Exercise directions
Line by line, print the records exactly as they are, dropping the pictures.

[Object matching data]
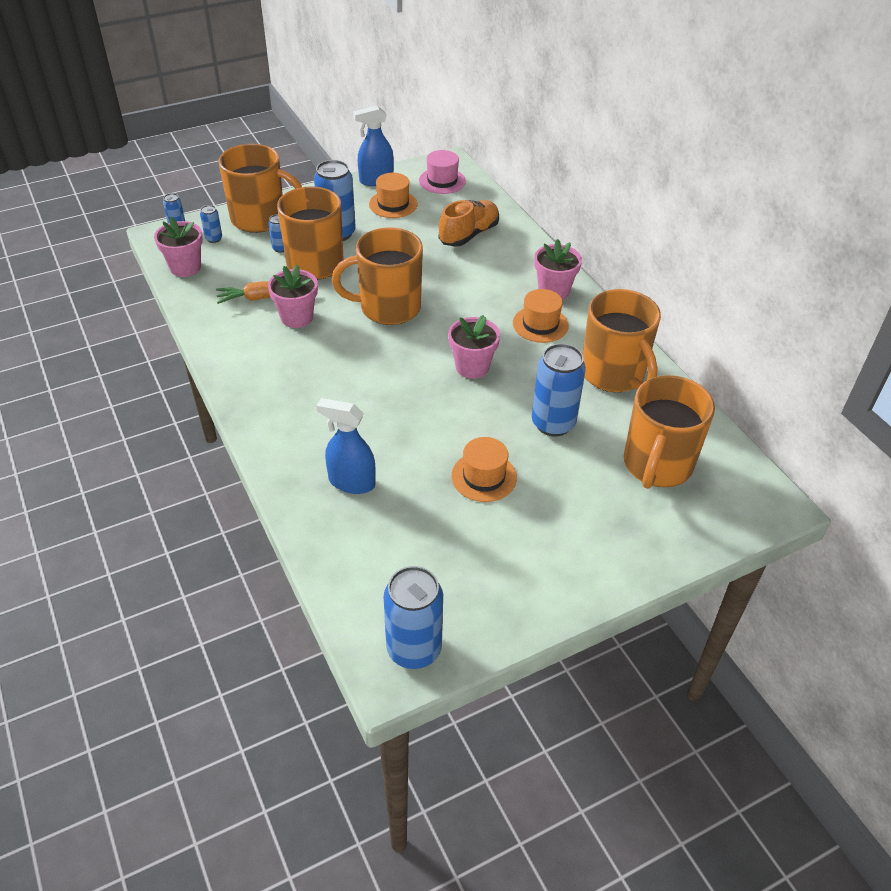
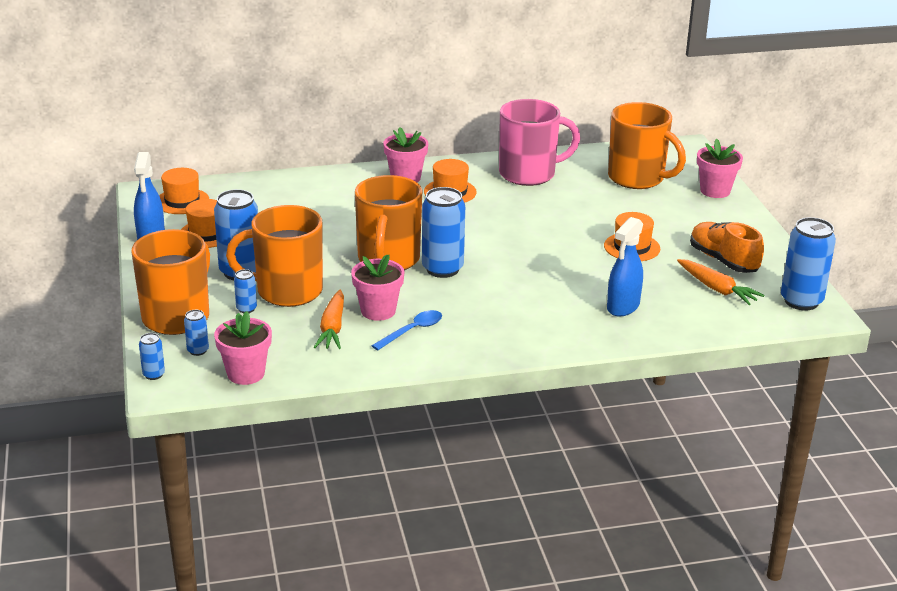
camera: 75 degrees left, 15 degrees down
(268, 343) = (412, 331): none -> blue spoon
(416, 561) = (717, 289): none -> orange carrot
(442, 181) = (182, 201): pink hat -> orange hat
(469, 235) = (291, 202): orange shoe -> orange shoe (723, 260)
(472, 367) = (494, 231): pink flower pot -> pink flower pot (715, 191)
(553, 423) = (579, 209): blue can -> blue can (442, 269)
(613, 374) = (529, 174): orange mug -> pink mug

Task result
camera: 75 degrees left, 15 degrees down
(268, 343) = (412, 331): none -> blue spoon
(416, 561) = (717, 289): none -> orange carrot
(442, 181) = (182, 201): pink hat -> orange hat
(469, 235) = (291, 202): orange shoe -> orange shoe (723, 260)
(472, 367) = (494, 231): pink flower pot -> pink flower pot (715, 191)
(553, 423) = (579, 209): blue can -> blue can (442, 269)
(613, 374) = (529, 174): orange mug -> pink mug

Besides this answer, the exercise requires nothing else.